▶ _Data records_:

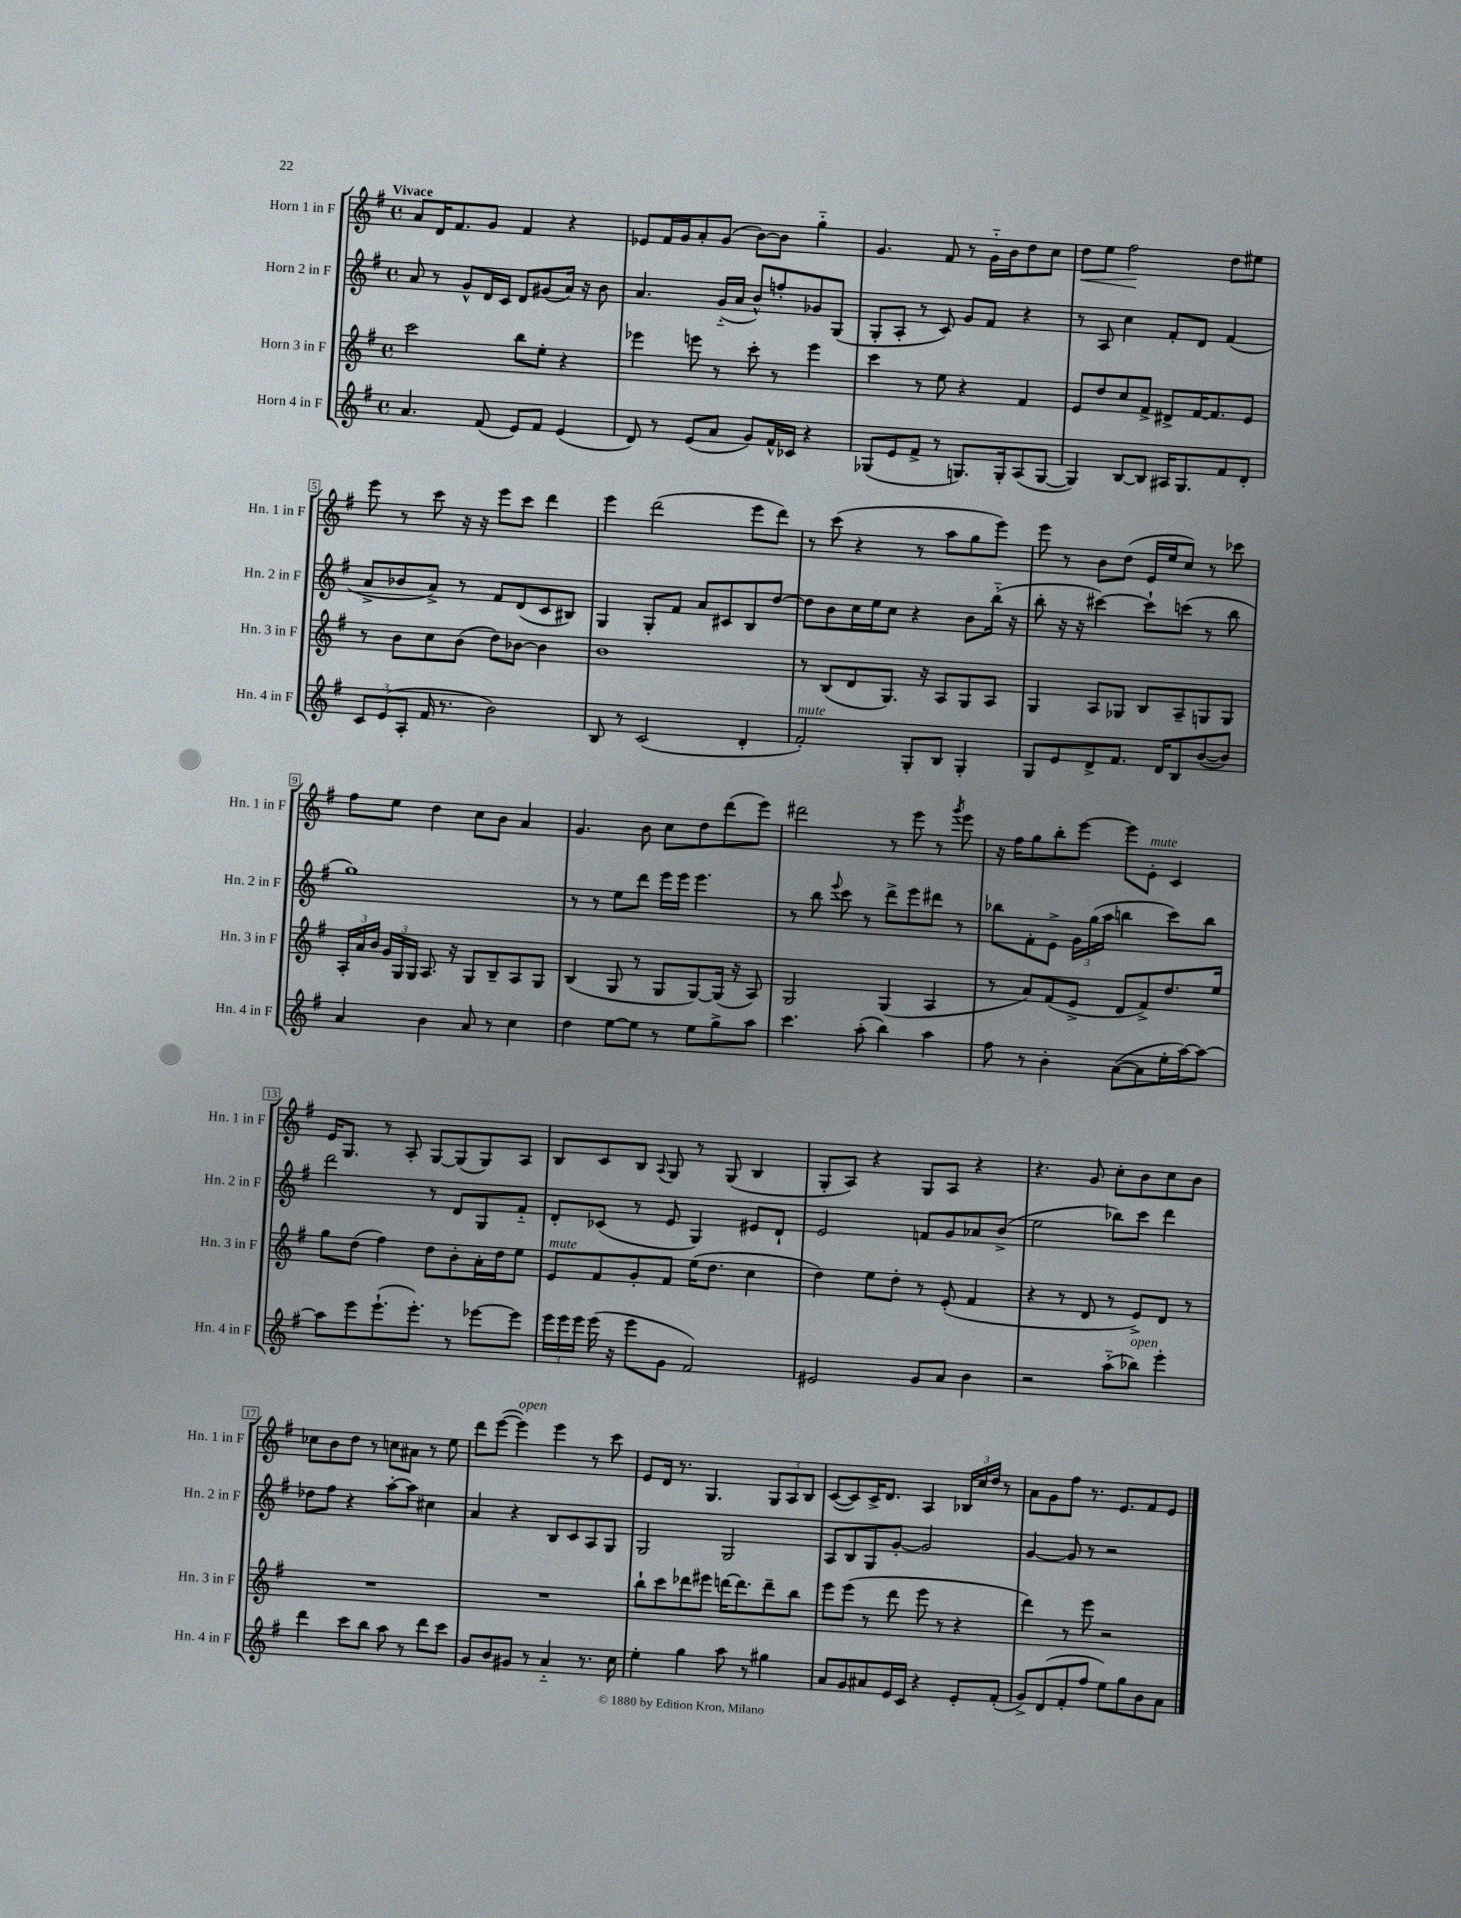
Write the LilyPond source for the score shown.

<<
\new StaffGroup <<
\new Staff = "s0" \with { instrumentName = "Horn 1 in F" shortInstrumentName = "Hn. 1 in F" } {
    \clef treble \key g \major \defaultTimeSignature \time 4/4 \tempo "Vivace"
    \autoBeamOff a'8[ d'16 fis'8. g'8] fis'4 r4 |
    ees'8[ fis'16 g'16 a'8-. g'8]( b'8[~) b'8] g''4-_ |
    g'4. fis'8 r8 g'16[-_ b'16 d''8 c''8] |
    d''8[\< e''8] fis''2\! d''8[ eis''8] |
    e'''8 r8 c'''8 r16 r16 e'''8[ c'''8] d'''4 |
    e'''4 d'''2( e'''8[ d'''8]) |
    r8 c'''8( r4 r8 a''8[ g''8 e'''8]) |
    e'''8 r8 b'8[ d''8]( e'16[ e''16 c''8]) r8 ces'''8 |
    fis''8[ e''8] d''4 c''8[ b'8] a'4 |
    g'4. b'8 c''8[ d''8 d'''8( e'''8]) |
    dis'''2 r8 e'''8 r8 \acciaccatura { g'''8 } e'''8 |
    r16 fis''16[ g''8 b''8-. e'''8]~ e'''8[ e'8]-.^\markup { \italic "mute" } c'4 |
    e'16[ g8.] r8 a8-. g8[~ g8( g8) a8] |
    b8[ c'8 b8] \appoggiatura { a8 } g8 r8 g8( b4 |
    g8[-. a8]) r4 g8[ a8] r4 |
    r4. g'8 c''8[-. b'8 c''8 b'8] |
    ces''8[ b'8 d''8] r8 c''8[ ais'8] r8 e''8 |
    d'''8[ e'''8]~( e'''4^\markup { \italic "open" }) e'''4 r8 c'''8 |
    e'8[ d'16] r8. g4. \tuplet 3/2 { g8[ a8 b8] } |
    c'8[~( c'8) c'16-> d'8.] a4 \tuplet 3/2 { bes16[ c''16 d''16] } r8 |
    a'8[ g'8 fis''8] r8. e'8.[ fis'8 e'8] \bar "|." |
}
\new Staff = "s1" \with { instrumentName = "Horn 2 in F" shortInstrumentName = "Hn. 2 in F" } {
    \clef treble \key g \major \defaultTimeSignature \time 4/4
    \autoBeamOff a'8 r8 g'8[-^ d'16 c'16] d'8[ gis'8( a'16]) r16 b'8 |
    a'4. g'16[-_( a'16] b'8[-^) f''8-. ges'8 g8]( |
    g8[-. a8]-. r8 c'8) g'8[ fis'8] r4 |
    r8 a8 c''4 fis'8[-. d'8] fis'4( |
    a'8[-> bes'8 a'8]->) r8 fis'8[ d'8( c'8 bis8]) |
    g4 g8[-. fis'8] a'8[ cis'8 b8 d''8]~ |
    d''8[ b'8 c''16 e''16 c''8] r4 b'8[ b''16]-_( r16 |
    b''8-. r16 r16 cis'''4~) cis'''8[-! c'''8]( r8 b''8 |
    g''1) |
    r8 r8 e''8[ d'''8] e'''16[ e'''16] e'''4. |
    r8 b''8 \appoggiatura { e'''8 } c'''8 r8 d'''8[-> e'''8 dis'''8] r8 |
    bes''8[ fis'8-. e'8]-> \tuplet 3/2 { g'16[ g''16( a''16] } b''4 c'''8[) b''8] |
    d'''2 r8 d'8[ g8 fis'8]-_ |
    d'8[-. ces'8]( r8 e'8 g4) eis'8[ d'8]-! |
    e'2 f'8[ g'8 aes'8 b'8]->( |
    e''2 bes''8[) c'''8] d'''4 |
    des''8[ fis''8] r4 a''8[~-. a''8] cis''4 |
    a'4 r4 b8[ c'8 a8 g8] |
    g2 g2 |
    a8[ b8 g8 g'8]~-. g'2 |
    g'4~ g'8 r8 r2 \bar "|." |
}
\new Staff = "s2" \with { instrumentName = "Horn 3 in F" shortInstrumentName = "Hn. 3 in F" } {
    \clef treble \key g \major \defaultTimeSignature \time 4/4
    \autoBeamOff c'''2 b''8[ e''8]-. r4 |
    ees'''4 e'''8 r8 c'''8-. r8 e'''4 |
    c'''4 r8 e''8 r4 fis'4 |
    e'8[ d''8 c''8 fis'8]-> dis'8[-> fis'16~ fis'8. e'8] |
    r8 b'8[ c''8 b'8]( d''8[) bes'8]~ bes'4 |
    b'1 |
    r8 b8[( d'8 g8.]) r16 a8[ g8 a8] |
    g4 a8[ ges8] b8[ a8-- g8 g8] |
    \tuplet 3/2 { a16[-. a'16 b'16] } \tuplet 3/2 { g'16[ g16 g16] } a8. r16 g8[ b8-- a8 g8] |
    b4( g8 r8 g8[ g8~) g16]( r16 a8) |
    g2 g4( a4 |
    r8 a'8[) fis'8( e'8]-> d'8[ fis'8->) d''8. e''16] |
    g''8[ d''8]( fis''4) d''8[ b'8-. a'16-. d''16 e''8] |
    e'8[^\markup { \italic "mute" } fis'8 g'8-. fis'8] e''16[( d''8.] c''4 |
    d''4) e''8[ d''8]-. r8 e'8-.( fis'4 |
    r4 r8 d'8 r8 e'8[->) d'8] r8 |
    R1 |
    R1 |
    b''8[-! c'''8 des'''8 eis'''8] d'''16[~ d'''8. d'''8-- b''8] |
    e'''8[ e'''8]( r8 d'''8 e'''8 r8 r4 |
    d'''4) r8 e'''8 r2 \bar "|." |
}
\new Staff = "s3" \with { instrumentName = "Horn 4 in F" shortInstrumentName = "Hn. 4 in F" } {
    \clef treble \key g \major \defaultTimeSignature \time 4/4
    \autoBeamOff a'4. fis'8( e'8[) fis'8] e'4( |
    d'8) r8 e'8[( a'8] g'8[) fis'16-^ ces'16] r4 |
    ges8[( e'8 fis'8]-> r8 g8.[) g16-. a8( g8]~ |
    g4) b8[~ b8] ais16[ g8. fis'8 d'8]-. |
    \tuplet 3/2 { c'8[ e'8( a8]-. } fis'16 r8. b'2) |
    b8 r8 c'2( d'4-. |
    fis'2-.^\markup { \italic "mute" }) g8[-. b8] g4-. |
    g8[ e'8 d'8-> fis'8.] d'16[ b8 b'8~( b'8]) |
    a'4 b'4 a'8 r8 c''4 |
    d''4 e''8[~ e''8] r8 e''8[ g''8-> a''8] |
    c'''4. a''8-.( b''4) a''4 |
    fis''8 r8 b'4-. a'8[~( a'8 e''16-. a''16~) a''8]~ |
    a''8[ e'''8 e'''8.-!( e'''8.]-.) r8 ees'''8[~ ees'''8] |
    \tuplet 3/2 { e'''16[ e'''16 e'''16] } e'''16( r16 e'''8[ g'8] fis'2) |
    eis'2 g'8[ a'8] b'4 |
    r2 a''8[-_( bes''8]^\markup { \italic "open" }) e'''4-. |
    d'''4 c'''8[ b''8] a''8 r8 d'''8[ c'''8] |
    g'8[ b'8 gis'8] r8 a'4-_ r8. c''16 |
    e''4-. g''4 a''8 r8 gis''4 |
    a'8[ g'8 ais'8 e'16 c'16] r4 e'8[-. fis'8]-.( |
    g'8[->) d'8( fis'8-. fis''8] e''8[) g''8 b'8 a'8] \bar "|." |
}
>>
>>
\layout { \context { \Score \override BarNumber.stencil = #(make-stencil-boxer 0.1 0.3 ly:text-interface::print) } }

▶ _To do_:
Count the lines of the records that contain the string "markup". Give only the number.

▶ _Task answer_:
5